▶ **REQUIRED WORK**: The required answer is an exact copy of the records below, without pictures.

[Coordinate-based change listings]

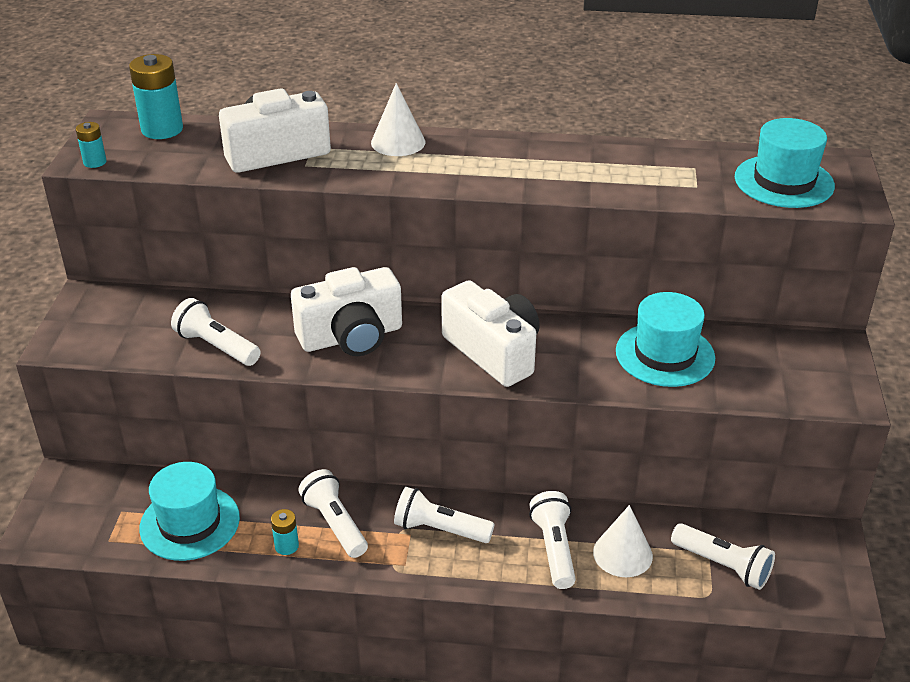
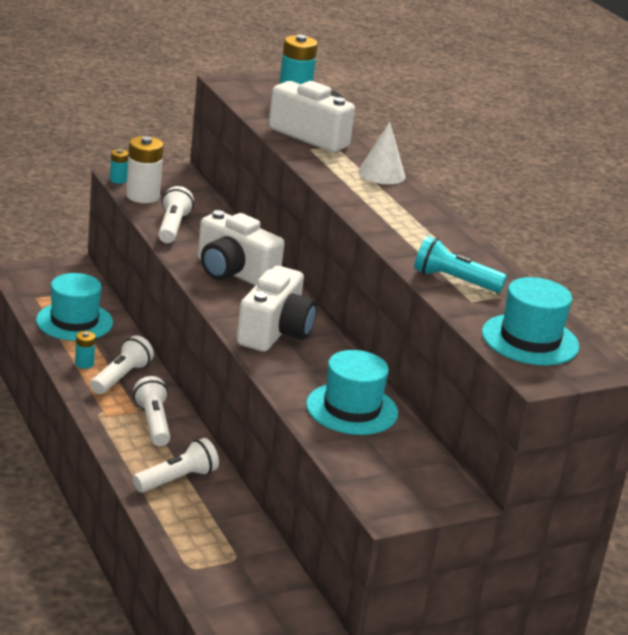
camera: 55 degrees right, 10 degrees down
turquoise battery [76,122,107,168] -> turquoise battery moved to [110,149,129,184]
white cone [593,505,653,577] -> none
white flashlight [671,523,775,590] -> none
none -> white battery [126,136,164,203]
none -> turquoise flashlight [414,236,507,293]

▶ **RESULT OF THE EXERCISE**:
camera: 55 degrees right, 10 degrees down
turquoise battery [76,122,107,168] -> turquoise battery moved to [110,149,129,184]
white cone [593,505,653,577] -> none
white flashlight [671,523,775,590] -> none
none -> white battery [126,136,164,203]
none -> turquoise flashlight [414,236,507,293]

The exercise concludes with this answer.